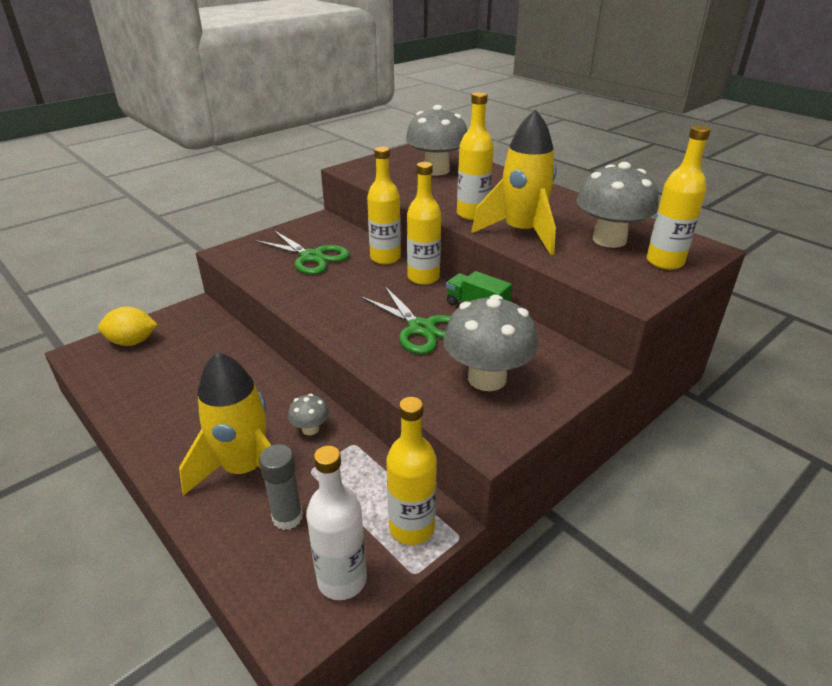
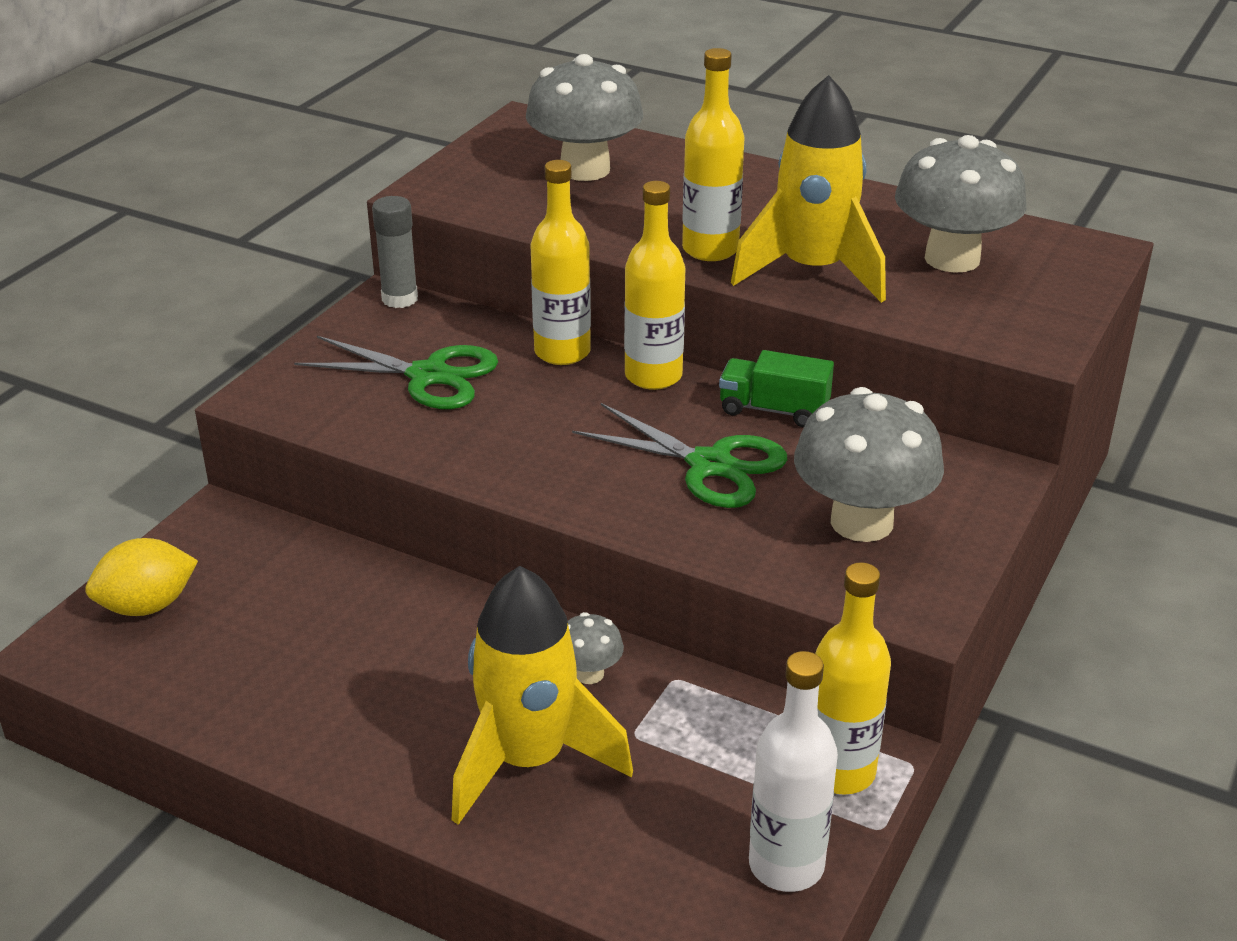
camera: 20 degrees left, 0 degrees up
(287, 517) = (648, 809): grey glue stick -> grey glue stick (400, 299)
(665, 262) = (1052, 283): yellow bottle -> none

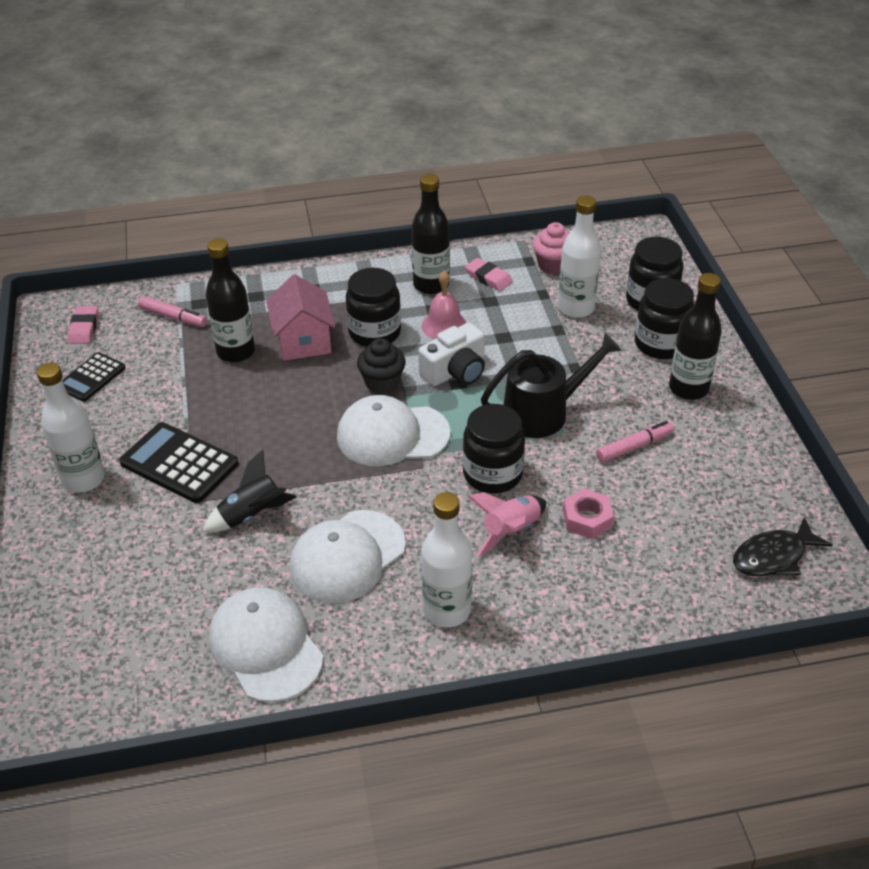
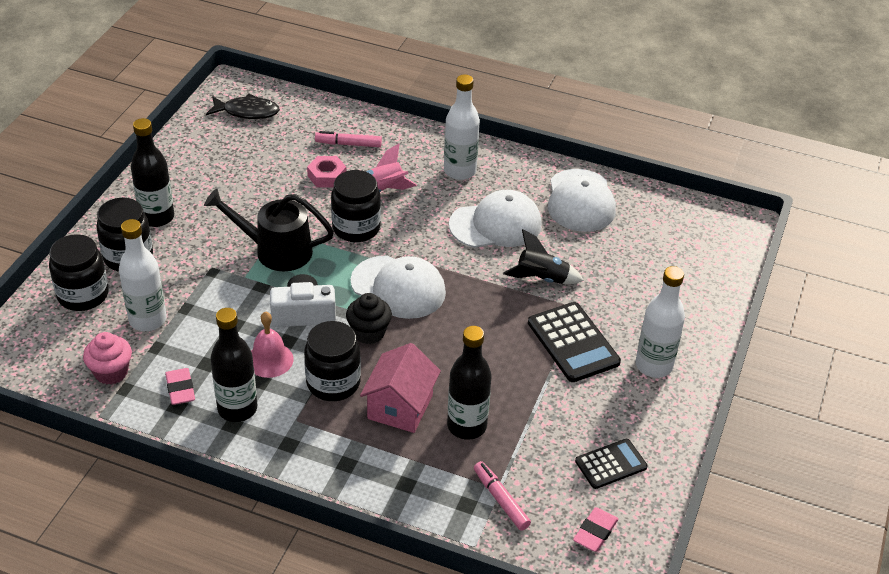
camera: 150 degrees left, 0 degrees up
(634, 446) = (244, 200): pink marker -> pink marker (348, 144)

Assigned task ▸
Nothing but the lines from the one containing "(665, 262) = (1052, 283): yellow" through the end of the listing is to be output, and those lines are to be output exactly, pictures excluded.

Solution for this problem ▸
(665, 262) = (1052, 283): yellow bottle -> none

camera: 150 degrees left, 0 degrees up
(634, 446) = (244, 200): pink marker -> pink marker (348, 144)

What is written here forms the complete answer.